===== Supplied records
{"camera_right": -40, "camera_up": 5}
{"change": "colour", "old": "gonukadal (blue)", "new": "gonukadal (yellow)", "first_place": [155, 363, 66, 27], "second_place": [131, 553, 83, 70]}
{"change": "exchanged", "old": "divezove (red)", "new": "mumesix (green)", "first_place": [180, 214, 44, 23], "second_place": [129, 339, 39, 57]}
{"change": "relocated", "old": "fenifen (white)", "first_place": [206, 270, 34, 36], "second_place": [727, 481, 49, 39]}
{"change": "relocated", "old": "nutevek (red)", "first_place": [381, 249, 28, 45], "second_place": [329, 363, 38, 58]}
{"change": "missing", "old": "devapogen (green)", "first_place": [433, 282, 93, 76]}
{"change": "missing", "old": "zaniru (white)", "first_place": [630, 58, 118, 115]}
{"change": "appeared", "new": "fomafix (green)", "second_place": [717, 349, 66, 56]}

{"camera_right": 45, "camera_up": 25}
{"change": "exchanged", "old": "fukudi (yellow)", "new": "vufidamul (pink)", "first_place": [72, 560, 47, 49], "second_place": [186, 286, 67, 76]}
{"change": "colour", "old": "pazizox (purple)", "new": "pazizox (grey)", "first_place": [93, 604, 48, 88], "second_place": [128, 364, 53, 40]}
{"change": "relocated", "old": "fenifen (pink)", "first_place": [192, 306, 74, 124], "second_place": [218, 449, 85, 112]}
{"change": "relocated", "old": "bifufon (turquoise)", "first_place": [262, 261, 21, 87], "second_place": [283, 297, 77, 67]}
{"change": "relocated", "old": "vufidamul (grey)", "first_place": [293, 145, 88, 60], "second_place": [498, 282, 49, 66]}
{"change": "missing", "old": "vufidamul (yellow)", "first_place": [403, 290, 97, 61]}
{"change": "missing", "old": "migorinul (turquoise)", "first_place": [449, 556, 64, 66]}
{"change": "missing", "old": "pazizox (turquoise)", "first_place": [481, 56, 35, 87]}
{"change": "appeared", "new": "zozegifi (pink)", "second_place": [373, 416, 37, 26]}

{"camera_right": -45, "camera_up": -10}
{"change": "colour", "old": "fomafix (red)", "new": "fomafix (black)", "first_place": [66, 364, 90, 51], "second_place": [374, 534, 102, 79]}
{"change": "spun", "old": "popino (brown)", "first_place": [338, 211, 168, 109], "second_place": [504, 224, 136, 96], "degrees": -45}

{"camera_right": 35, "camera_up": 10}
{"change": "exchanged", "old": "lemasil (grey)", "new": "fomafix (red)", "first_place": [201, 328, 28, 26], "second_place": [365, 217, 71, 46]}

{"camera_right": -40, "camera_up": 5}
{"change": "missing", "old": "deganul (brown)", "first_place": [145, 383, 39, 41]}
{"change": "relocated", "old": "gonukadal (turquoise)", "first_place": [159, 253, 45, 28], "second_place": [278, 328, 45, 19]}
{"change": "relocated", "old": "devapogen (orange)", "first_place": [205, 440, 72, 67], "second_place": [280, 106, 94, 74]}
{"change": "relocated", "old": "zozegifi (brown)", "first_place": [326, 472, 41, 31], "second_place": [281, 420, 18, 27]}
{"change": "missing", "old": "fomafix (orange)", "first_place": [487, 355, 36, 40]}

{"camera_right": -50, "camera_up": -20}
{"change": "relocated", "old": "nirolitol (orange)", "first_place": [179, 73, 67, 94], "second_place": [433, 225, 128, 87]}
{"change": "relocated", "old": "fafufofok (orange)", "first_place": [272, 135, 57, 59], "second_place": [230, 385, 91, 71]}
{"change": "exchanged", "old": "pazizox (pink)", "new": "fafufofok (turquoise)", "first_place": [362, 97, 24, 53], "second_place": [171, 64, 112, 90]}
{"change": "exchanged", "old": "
==========
Looking at the entries, count the lines where the word "white" appears, and state the count by itself.

Response ::
2